Task goal.
Using the data below, copy every line that contains the word "bulb".

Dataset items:
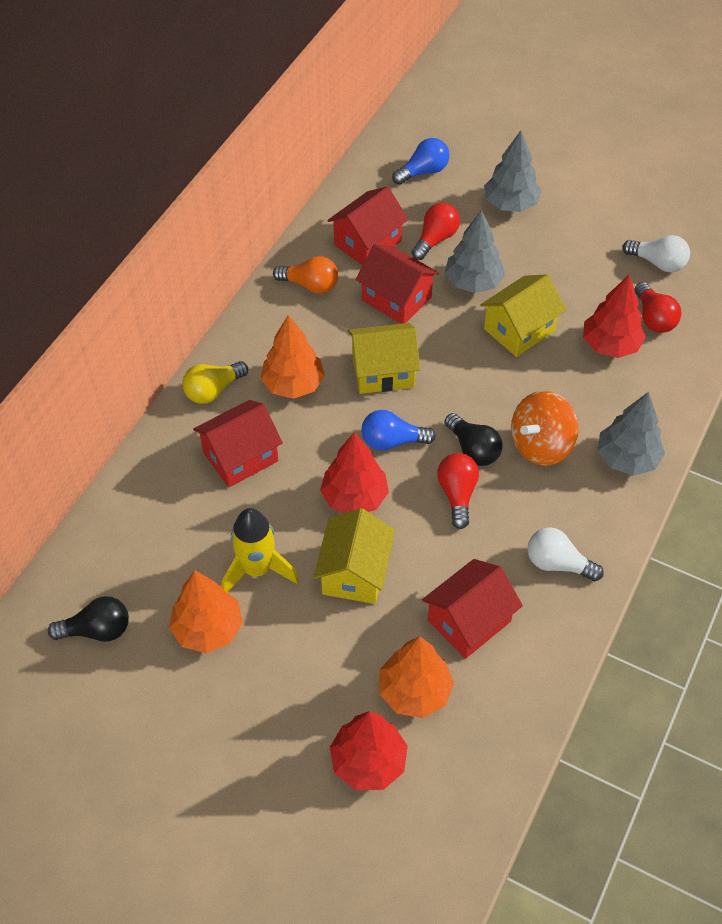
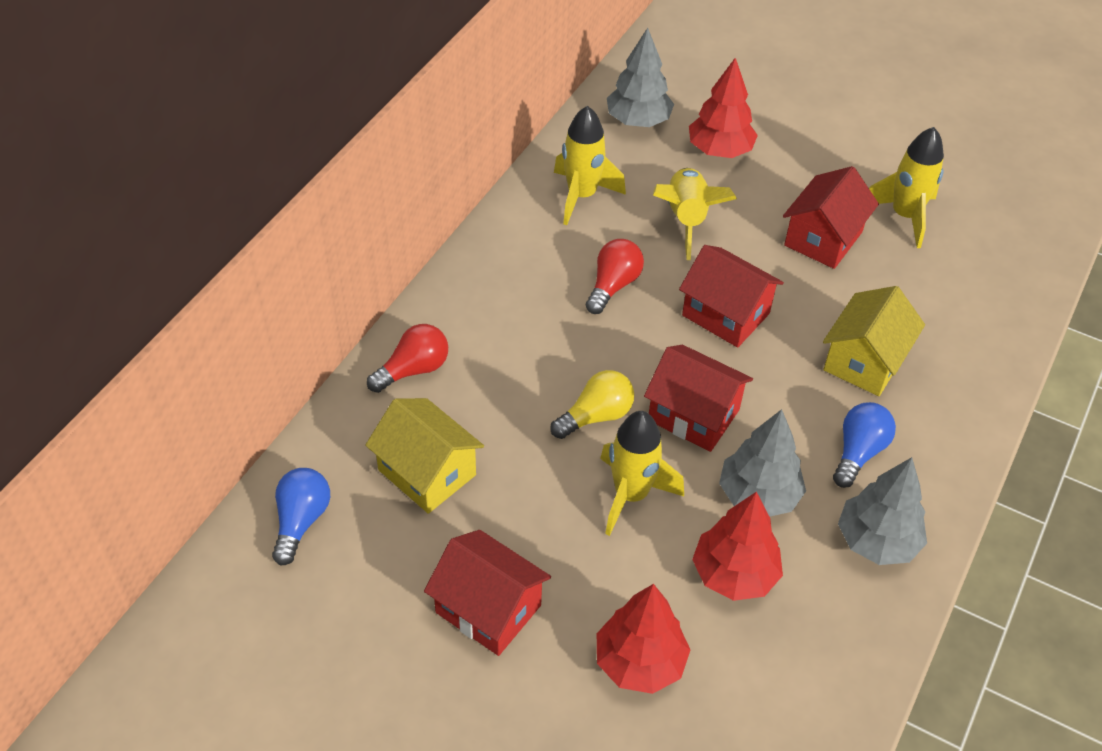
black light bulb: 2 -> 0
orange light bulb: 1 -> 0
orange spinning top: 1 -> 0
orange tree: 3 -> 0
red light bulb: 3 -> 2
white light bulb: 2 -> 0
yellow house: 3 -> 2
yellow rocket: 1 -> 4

Exercise response.
black light bulb: 2 -> 0
orange light bulb: 1 -> 0
red light bulb: 3 -> 2
white light bulb: 2 -> 0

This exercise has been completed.